*WHAT THE EXERCISE ASKS*. Every line containing the string "cone" should be returned from the records.

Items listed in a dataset

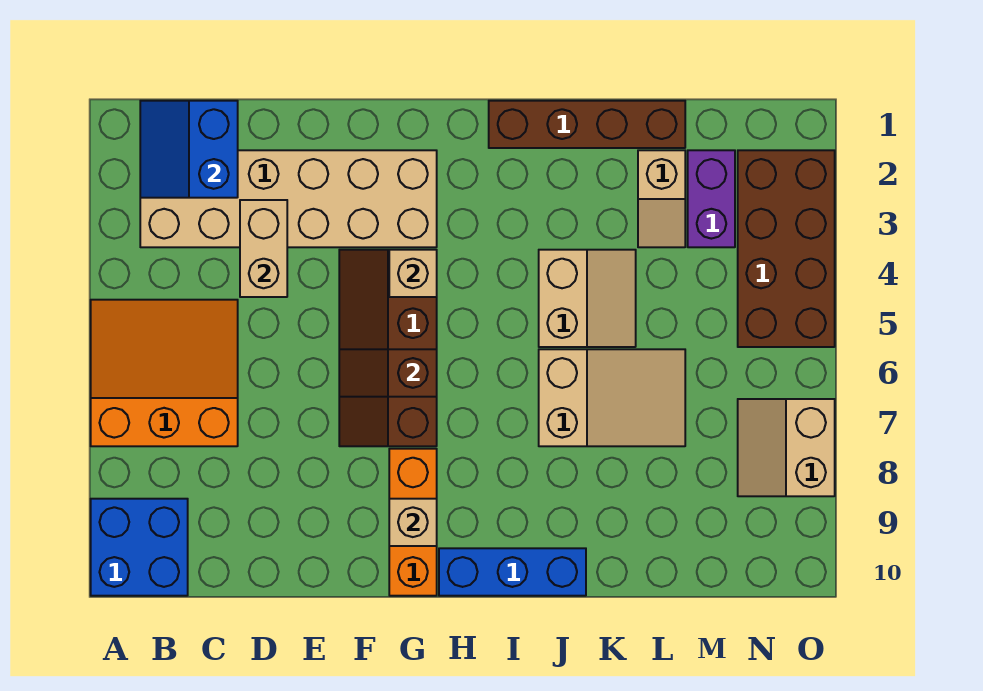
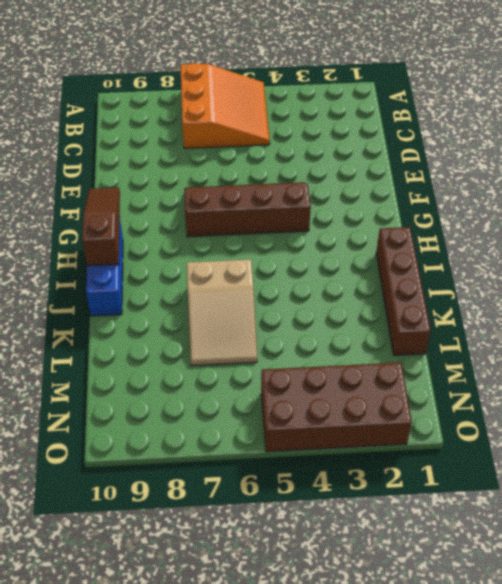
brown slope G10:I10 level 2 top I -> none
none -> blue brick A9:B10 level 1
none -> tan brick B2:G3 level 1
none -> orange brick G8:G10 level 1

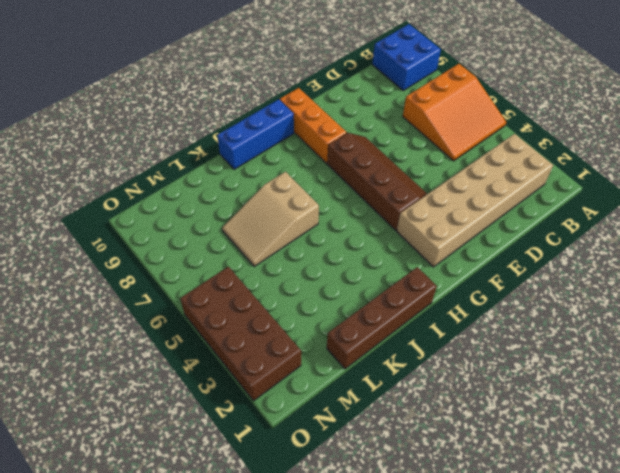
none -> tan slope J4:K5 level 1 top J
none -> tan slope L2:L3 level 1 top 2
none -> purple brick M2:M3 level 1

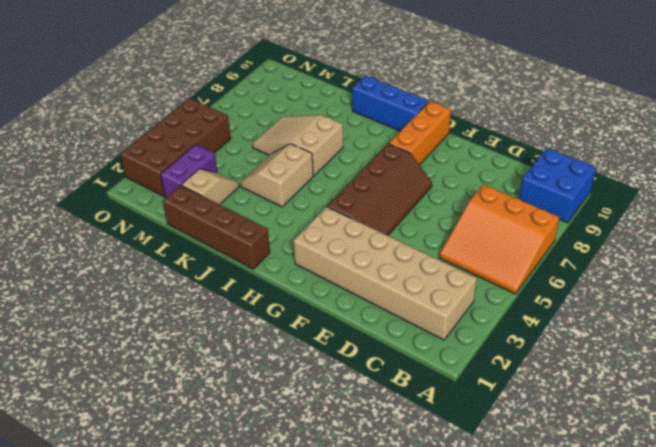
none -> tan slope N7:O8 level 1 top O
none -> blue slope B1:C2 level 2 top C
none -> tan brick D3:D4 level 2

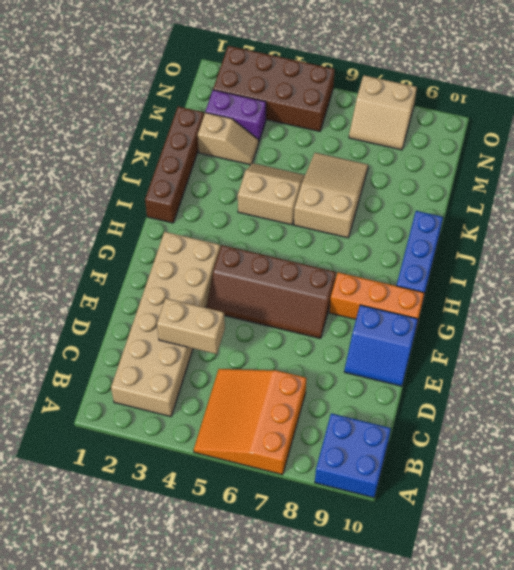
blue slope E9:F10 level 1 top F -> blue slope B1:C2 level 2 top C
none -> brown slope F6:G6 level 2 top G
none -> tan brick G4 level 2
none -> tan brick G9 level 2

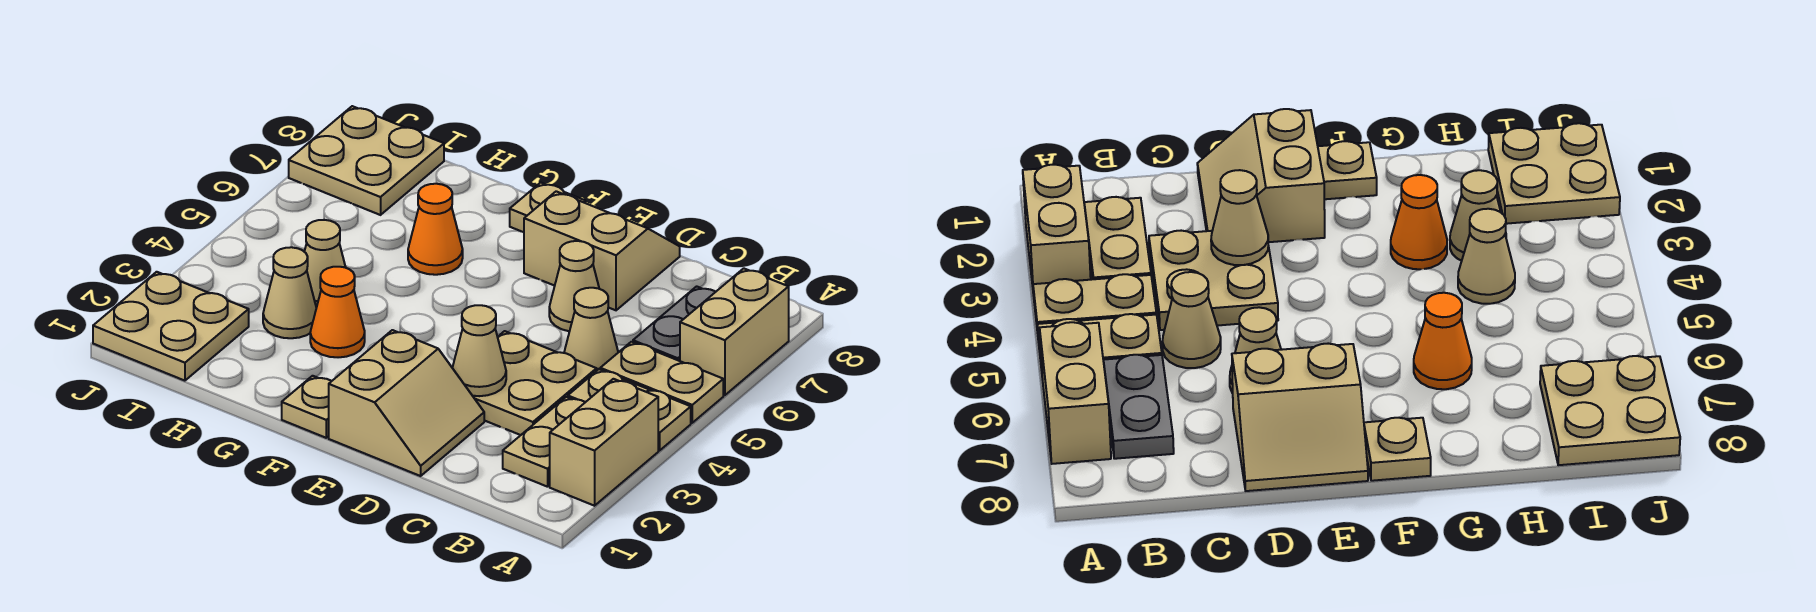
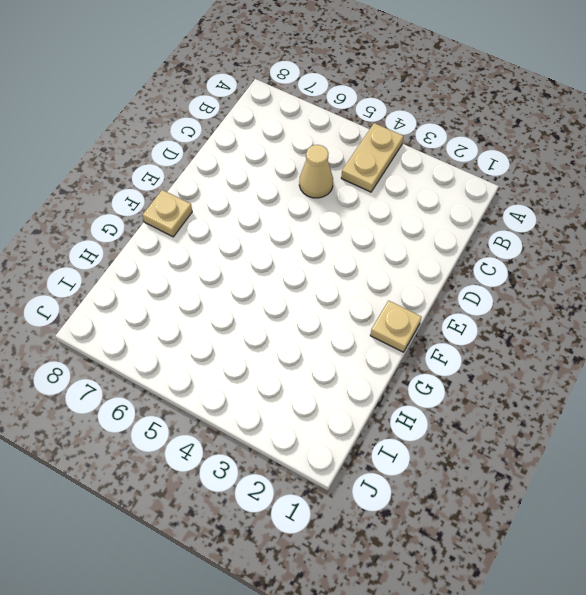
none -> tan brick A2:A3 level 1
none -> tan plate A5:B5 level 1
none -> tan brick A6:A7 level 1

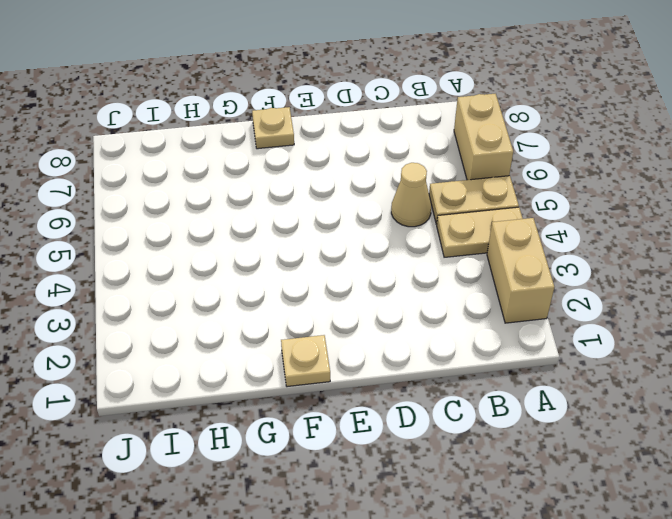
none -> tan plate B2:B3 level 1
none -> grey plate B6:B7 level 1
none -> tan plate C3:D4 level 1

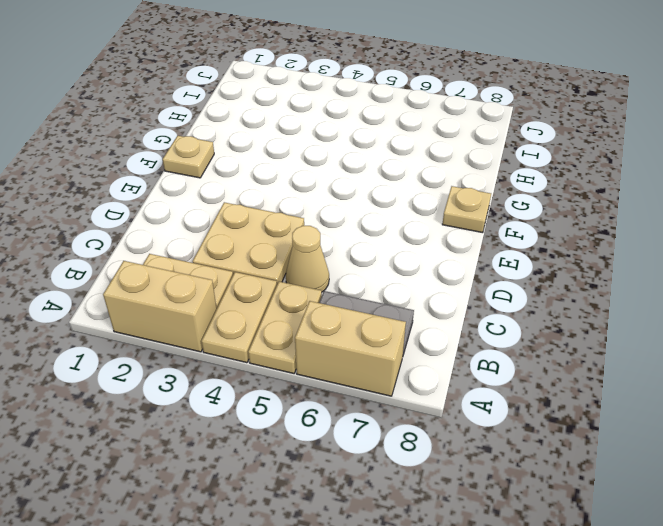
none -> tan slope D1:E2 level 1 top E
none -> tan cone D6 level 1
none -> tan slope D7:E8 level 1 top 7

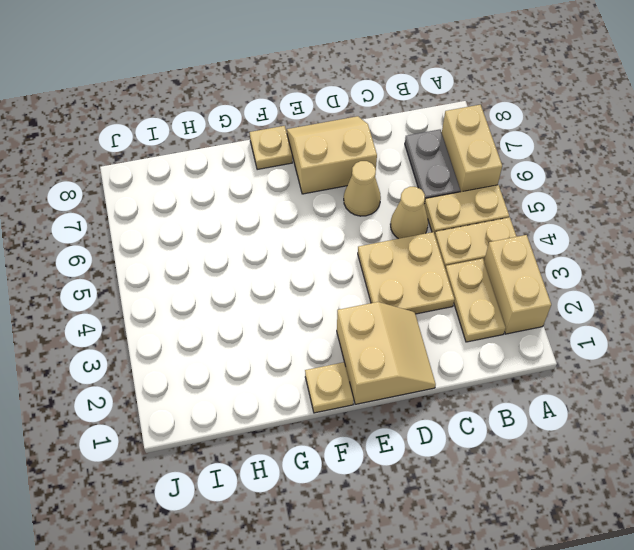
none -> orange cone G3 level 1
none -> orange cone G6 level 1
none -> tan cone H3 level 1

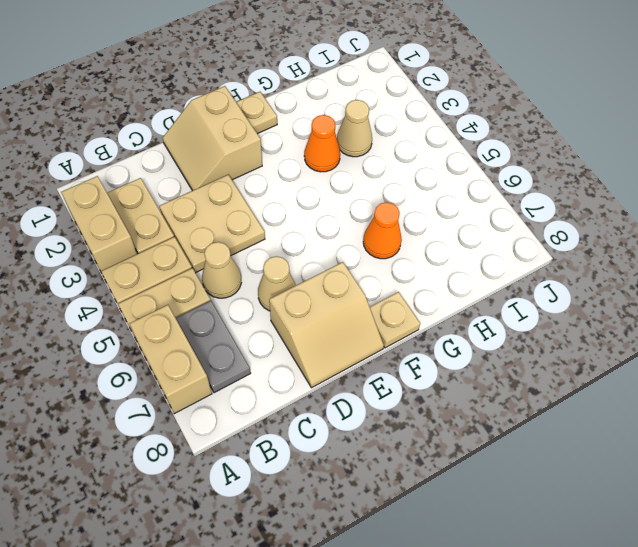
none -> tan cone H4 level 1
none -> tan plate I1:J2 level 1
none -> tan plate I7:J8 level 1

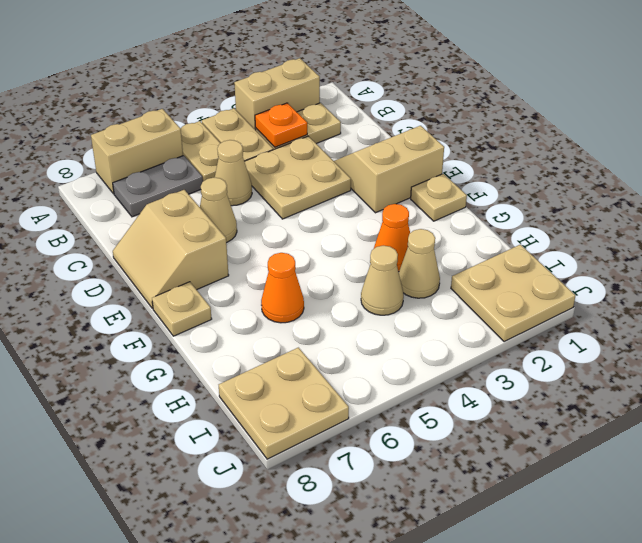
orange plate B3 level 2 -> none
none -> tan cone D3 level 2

*SOLUTION*.
none -> tan cone D6 level 1
none -> orange cone G3 level 1
none -> orange cone G6 level 1
none -> tan cone H3 level 1
none -> tan cone H4 level 1
none -> tan cone D3 level 2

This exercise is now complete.